## Task to carry out
In the entries below, find the line containing "POT2 pin SIG: D5 -> A0". Write out that line and all lines after it, exactly, and nothing else.

## Provided data
━━━━

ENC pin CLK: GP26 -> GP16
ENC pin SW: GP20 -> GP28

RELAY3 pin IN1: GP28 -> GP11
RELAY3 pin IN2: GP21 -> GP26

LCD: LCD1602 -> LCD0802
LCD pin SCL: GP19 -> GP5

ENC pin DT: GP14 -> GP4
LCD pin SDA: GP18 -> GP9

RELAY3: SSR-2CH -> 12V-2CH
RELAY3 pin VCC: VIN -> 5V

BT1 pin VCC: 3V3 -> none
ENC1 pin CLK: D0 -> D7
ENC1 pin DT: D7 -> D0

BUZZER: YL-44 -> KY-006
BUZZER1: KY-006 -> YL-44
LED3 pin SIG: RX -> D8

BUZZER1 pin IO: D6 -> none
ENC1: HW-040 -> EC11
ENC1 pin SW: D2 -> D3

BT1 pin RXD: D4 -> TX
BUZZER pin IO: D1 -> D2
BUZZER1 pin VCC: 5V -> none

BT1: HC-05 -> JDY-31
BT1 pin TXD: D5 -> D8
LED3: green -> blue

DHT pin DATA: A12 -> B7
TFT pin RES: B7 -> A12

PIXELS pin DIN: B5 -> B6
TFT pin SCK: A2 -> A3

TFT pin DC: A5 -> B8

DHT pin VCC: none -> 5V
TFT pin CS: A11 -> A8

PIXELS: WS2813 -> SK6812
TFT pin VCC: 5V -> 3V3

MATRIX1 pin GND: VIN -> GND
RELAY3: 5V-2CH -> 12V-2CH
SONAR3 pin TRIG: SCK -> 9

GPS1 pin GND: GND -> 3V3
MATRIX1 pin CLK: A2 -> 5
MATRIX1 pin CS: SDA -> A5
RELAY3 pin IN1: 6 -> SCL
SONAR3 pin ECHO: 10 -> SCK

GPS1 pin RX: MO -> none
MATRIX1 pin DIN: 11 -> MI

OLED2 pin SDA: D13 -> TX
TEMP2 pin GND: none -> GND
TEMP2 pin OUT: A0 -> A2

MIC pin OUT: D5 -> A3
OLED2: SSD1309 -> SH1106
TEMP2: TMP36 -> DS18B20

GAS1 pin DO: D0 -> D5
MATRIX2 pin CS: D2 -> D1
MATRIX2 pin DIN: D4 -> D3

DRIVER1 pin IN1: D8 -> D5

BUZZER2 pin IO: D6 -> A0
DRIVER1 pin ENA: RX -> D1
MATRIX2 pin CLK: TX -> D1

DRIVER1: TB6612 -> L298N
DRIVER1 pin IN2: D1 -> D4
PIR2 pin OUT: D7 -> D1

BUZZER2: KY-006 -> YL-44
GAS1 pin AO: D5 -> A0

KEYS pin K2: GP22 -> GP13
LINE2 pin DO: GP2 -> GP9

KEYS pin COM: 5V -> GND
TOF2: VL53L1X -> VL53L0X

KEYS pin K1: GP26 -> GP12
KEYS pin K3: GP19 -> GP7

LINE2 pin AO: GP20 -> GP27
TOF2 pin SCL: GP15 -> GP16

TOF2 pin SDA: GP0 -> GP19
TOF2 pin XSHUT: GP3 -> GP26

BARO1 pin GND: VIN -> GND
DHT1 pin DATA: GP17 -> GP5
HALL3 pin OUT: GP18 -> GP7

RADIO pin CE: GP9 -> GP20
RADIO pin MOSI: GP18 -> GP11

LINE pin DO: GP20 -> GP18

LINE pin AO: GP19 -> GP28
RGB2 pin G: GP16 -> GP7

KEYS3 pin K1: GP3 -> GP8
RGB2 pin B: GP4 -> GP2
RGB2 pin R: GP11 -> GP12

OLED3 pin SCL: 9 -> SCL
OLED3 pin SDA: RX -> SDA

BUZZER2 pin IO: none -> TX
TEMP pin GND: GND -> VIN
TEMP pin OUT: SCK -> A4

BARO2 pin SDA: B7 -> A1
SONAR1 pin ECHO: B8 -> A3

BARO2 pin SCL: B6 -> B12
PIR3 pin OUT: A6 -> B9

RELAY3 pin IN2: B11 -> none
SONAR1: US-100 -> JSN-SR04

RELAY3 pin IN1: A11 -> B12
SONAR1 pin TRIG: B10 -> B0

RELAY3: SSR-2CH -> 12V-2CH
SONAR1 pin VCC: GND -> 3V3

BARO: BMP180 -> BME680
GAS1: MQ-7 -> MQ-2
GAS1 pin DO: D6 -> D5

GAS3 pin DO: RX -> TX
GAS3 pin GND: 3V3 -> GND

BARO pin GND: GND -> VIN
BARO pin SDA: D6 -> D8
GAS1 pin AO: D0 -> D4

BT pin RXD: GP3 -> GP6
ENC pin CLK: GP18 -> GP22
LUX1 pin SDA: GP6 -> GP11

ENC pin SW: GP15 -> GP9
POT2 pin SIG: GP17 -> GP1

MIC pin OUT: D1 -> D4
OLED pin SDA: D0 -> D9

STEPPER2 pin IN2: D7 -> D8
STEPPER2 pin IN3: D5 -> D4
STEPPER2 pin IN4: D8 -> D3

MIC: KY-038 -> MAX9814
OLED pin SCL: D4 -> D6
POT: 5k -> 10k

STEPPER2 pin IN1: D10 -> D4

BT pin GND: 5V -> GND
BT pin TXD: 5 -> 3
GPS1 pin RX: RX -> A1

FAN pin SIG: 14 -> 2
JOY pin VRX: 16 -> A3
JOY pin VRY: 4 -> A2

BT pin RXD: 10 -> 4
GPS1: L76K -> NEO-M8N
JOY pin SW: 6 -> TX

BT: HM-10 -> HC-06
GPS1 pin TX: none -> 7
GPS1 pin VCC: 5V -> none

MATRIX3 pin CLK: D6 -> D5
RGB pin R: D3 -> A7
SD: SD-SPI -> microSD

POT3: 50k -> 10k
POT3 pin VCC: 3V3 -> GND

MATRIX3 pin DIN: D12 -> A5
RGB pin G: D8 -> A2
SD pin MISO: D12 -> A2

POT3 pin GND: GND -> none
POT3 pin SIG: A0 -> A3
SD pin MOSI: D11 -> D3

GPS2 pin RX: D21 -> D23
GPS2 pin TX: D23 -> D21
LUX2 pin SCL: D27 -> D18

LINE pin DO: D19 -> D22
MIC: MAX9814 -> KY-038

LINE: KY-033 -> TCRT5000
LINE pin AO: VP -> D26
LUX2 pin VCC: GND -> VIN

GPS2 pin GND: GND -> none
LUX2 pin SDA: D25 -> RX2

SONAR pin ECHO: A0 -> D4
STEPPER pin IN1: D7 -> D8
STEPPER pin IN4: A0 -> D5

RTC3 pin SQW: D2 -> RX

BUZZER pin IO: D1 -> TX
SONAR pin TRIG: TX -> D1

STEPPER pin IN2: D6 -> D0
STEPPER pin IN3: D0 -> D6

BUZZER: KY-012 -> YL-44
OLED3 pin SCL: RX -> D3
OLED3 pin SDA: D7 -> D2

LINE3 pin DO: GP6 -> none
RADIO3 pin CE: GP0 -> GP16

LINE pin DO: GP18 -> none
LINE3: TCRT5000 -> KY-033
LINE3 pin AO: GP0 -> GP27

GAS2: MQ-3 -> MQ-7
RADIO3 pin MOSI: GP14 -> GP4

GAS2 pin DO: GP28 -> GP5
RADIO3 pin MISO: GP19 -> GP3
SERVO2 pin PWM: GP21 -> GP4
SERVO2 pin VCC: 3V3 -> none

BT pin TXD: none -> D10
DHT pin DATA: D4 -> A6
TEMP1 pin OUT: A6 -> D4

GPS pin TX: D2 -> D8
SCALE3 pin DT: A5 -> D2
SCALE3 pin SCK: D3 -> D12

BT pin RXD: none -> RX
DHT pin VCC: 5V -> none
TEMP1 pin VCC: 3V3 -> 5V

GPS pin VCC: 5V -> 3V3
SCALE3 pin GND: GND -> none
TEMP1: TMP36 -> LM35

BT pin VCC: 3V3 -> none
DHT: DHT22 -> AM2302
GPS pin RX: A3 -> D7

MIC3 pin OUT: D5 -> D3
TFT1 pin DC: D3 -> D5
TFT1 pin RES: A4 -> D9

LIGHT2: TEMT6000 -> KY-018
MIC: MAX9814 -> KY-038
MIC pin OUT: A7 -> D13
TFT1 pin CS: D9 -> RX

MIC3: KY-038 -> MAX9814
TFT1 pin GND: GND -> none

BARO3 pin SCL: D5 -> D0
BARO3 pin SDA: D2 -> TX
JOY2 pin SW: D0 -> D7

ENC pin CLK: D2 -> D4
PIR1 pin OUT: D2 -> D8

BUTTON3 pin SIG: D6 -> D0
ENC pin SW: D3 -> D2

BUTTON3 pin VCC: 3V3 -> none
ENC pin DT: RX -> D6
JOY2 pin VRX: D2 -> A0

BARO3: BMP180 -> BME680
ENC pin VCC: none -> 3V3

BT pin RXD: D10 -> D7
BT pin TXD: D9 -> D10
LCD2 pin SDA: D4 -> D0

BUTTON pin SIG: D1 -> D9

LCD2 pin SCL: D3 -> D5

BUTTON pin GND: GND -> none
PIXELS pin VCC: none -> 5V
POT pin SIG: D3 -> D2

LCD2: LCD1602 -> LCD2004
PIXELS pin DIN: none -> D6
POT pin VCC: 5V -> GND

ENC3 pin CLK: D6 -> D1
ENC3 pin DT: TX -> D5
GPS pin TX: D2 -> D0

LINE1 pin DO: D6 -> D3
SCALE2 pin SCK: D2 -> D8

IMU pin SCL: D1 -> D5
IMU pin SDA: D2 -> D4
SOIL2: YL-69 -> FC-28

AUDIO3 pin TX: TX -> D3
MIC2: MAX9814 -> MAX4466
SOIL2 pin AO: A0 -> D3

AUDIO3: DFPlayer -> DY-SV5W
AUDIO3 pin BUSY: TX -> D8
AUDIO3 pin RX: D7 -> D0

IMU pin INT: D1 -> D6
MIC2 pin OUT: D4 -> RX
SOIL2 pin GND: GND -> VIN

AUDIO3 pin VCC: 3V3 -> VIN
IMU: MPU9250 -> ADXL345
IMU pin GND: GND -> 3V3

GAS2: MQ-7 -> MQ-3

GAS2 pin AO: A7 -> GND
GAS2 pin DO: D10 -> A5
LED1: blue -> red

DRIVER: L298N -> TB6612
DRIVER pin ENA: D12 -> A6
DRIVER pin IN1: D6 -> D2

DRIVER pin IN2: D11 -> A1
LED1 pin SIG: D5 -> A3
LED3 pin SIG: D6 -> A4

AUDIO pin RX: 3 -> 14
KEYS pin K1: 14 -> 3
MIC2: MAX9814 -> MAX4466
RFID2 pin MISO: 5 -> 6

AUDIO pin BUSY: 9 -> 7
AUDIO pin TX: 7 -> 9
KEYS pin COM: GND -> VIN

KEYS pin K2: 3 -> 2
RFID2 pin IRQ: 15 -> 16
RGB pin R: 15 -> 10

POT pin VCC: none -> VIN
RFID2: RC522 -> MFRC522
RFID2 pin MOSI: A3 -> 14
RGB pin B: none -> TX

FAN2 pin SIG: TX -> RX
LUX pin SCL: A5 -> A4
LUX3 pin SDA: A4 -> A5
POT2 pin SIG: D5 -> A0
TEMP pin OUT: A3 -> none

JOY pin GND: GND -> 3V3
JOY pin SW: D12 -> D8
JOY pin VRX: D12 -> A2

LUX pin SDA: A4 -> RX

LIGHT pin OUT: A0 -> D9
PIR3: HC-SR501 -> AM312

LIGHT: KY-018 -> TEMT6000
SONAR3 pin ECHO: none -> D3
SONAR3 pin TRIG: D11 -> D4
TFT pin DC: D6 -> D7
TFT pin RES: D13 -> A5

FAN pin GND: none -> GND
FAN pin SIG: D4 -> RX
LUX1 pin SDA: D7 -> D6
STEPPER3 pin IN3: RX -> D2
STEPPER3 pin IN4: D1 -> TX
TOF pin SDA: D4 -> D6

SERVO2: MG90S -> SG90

━━━━

## Response
POT2 pin SIG: D5 -> A0
TEMP pin OUT: A3 -> none

JOY pin GND: GND -> 3V3
JOY pin SW: D12 -> D8
JOY pin VRX: D12 -> A2

LUX pin SDA: A4 -> RX

LIGHT pin OUT: A0 -> D9
PIR3: HC-SR501 -> AM312

LIGHT: KY-018 -> TEMT6000
SONAR3 pin ECHO: none -> D3
SONAR3 pin TRIG: D11 -> D4
TFT pin DC: D6 -> D7
TFT pin RES: D13 -> A5

FAN pin GND: none -> GND
FAN pin SIG: D4 -> RX
LUX1 pin SDA: D7 -> D6
STEPPER3 pin IN3: RX -> D2
STEPPER3 pin IN4: D1 -> TX
TOF pin SDA: D4 -> D6

SERVO2: MG90S -> SG90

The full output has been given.